⟨

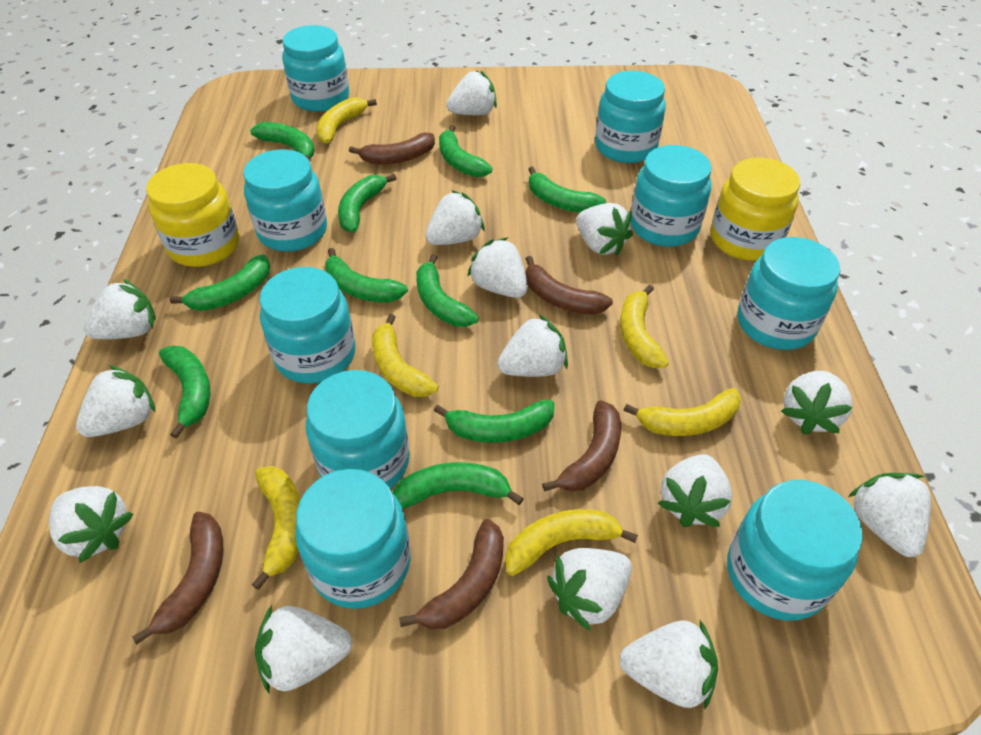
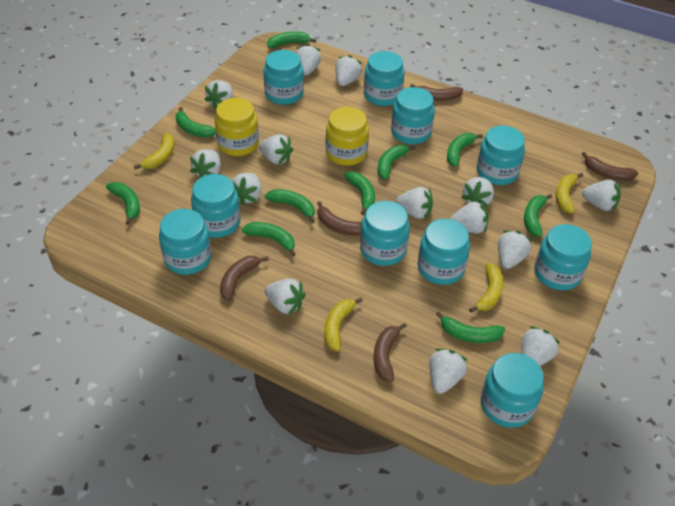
turquoise jar: 9 -> 10
yellow banana: 6 -> 4

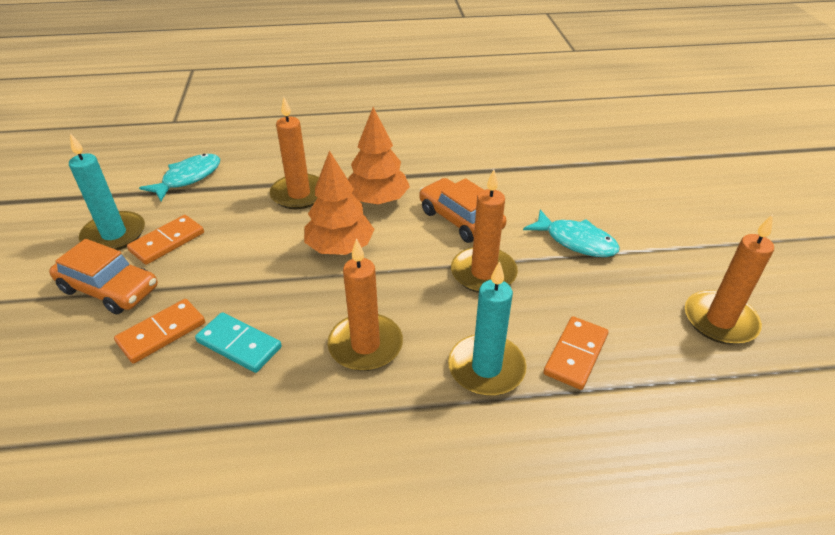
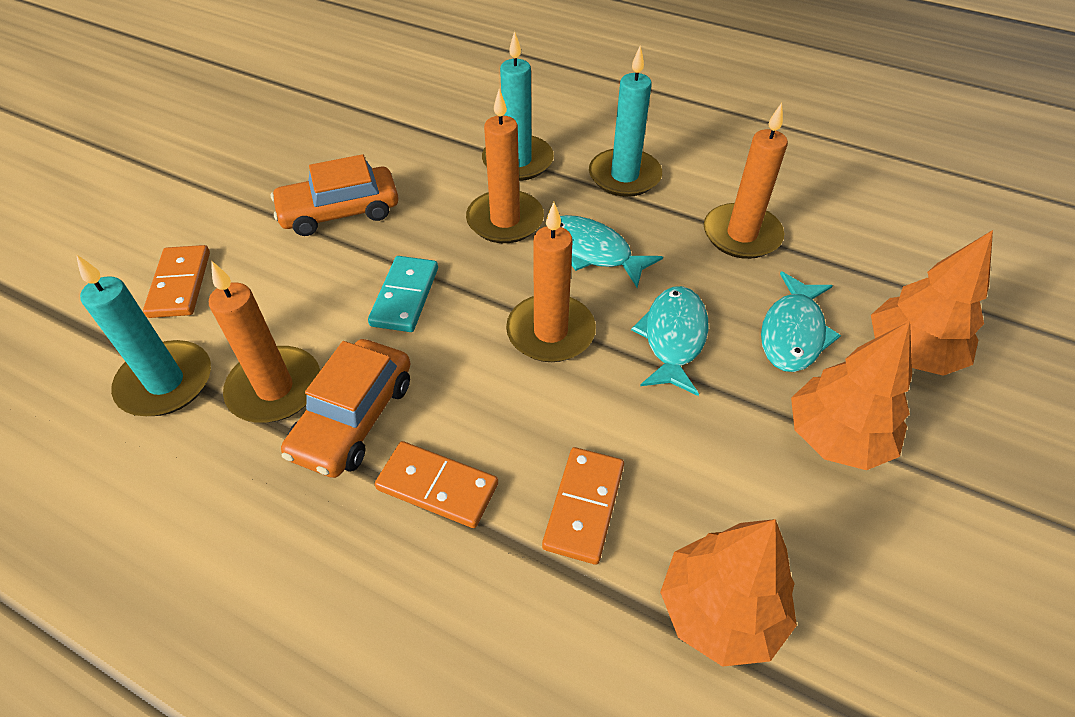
orange tree: 2 -> 3
turquoise candle: 2 -> 3
turquoise fish: 2 -> 3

⟩

• WORK TASK: Only the text of the records belongs in the answer, printed exactly and without pictures.

• FINISHED TASK:
turquoise jar: 9 -> 10
yellow banana: 6 -> 4

orange tree: 2 -> 3
turquoise candle: 2 -> 3
turquoise fish: 2 -> 3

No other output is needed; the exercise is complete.